*Work required*. Scan the entries below for "diamond" and copy each line that holds it.

*Dataset excerpts*.
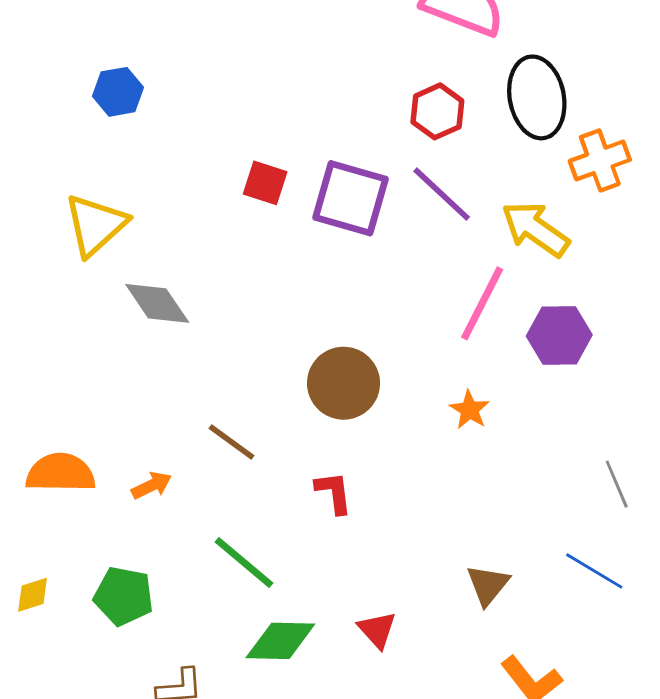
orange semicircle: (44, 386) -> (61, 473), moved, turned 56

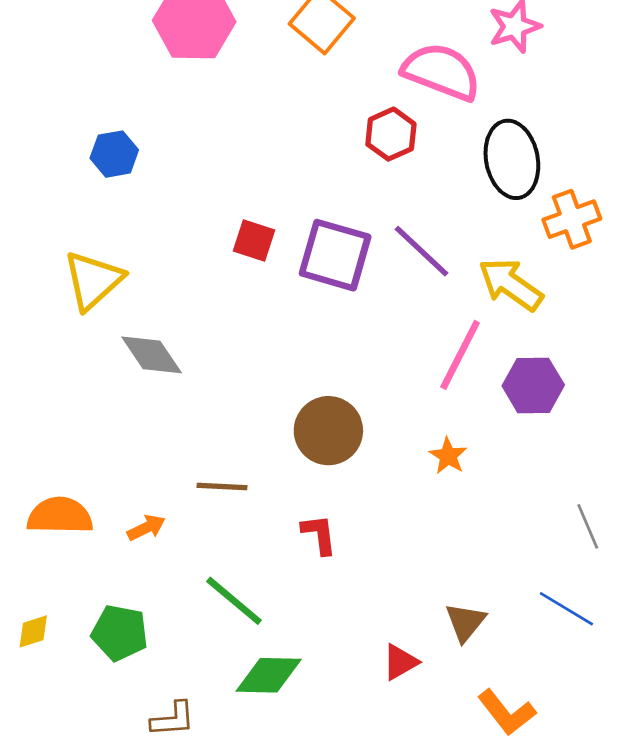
red hexagon: (437, 111) -> (391, 134), moved
brown line: (231, 442) -> (222, 486), turned -33
red triangle: (377, 630) -> (400, 662), moved, turned 42

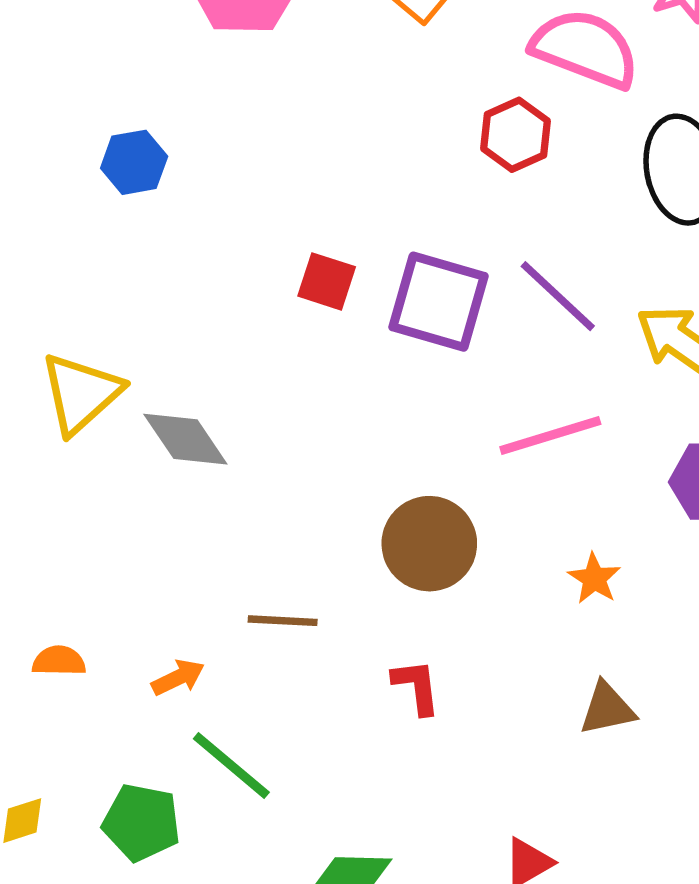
yellow triangle: (93, 280) -> (81, 393), moved
pink line: (460, 355) -> (550, 435), moved, turned 46
orange semicircle: (60, 516) -> (59, 661), size x0.6
green line: (234, 601) -> (231, 766), moved
brown triangle: (465, 622) -> (607, 709), moved, turned 39

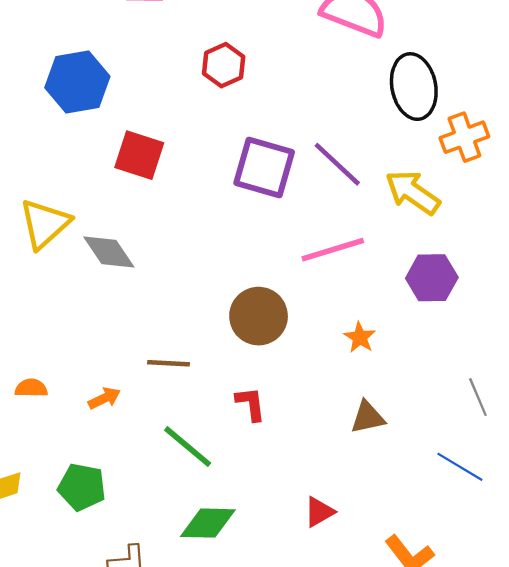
red hexagon: (515, 135) -> (224, 65), moved
blue hexagon: (134, 162) -> (77, 82), size x1.6
red square: (327, 281) -> (139, 155), moved, size x1.4
green line: (231, 766) -> (188, 447), moved

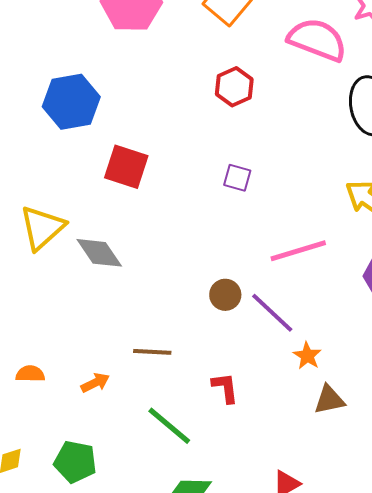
red hexagon: (224, 65) -> (234, 87), moved
purple line: (337, 164) -> (272, 313), moved
purple square: (264, 168) -> (237, 178), size x0.5
brown circle: (259, 316) -> (225, 295), moved, size x0.6
orange star: (360, 337) -> (307, 356), moved

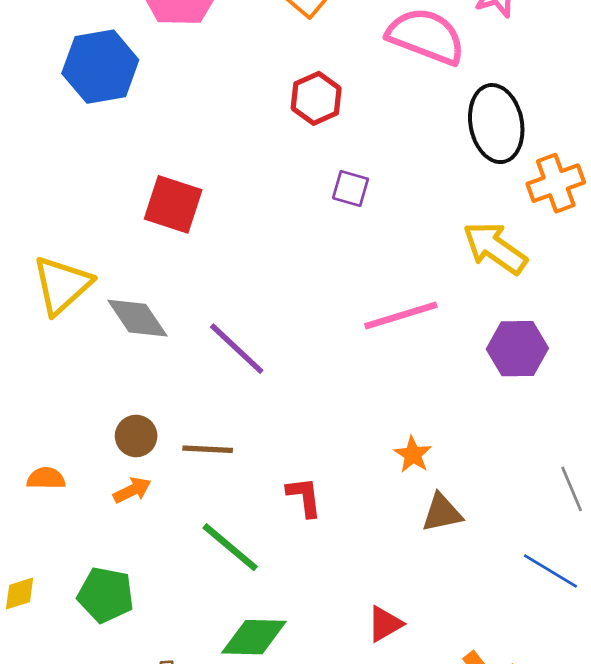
blue hexagon: (71, 102) -> (100, 67), moved
purple square: (237, 178) -> (351, 188), moved
brown circle: (225, 295) -> (136, 436), moved
purple line: (272, 313) -> (237, 349), moved

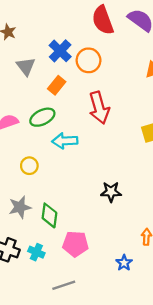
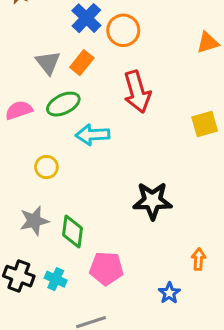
gray triangle: (26, 66) -> (48, 63), moved
black star: (111, 192) -> (152, 201), size x1.4

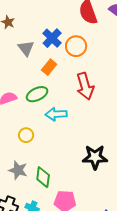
gray triangle: (48, 63) -> (26, 48), moved
gray star: (34, 221) -> (18, 170), turned 30

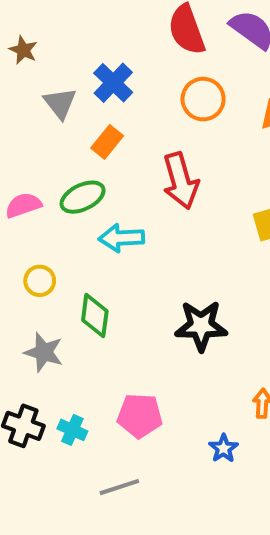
orange circle: (76, 46) -> (203, 99), moved
yellow circle: (26, 135) -> (40, 281), moved
green diamond: (43, 177) -> (95, 316), moved

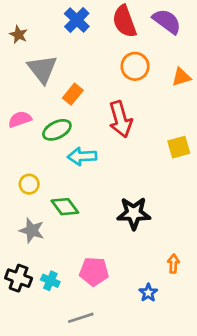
blue cross: (113, 83) -> (77, 20), moved
gray triangle: (60, 103) -> (42, 69), size x1.4
pink semicircle: (23, 205) -> (20, 119), moved
green diamond: (95, 316) -> (65, 207), turned -44

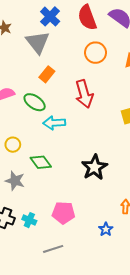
gray triangle: (42, 69) -> (38, 42), moved
green ellipse: (57, 130) -> (35, 102), turned 60
black star: (134, 213) -> (94, 167), turned -30

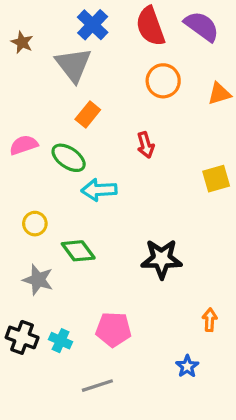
red arrow: (84, 94) -> (146, 145), size x0.6
black star: (94, 167) -> (162, 259), turned 30
blue star: (106, 229) -> (187, 366), moved

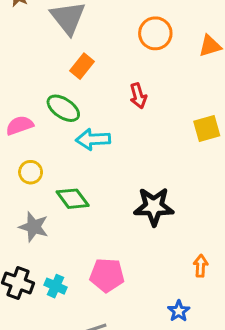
pink semicircle: (24, 145) -> (20, 125), moved

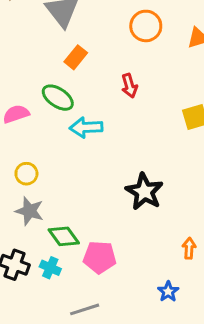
yellow circle: (31, 172) -> (26, 174), moved
green diamond: (73, 199) -> (64, 236), moved
black star: (154, 207) -> (144, 192), turned 30

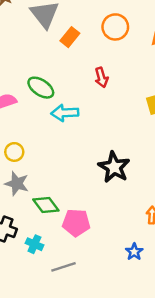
orange rectangle: (76, 57) -> (70, 37), moved
cyan cross: (50, 268) -> (34, 244), moved

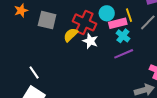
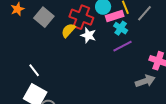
gray square: (47, 20) -> (44, 17), turned 30

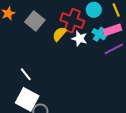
pink rectangle: (115, 16) -> (112, 30), moved
cyan cross: (121, 28) -> (99, 34), moved

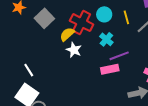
pink rectangle: (112, 30) -> (110, 69), moved
white star: (79, 39) -> (74, 50), moved

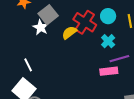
white star: (74, 50) -> (41, 27), moved

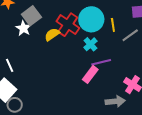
cyan circle: (108, 16) -> (91, 19), size x1.6
pink rectangle: (109, 71) -> (90, 74), turned -48

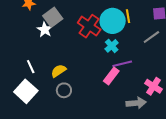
yellow line: (113, 25) -> (128, 16), moved
yellow semicircle: (52, 34) -> (58, 71), moved
gray circle: (15, 105) -> (64, 90), moved

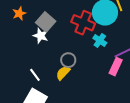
cyan cross: (112, 46) -> (100, 40), moved
gray circle: (64, 90) -> (68, 60), moved

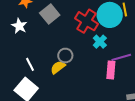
white star: (41, 36) -> (19, 26), moved
pink rectangle: (116, 67) -> (111, 70), turned -30

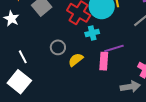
cyan cross: (100, 42) -> (92, 33), turned 32
yellow semicircle: (58, 67) -> (76, 60), moved

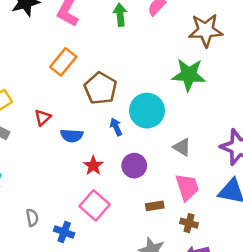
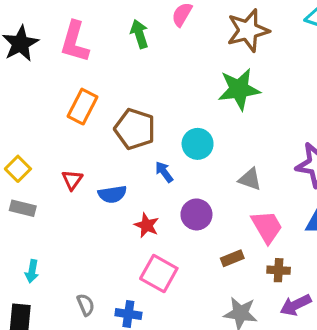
cyan circle: (147, 111) -> (198, 144), size x0.7

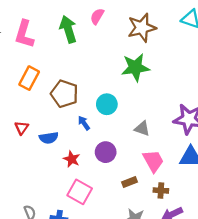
green arrow: (139, 34) -> (68, 29), size x1.4

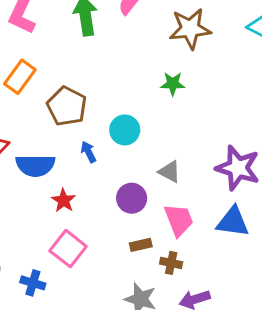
green star: (135, 67) -> (173, 84), size x0.6
blue semicircle: (49, 138) -> (35, 165), size x1.4
purple circle: (106, 152) -> (132, 198), moved
brown cross: (161, 190) -> (171, 263), moved

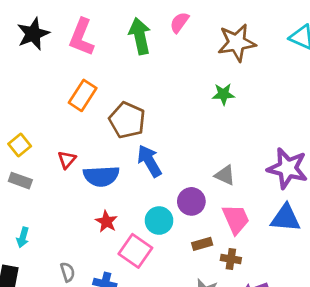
cyan circle: (125, 130) -> (159, 221), moved
blue arrow: (88, 152) -> (149, 161), size x1.6
red star: (64, 200) -> (106, 222), moved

*Answer space*.
green diamond: (43, 177) -> (95, 316), moved
green diamond: (95, 316) -> (65, 207), turned -44
green diamond: (73, 199) -> (64, 236), moved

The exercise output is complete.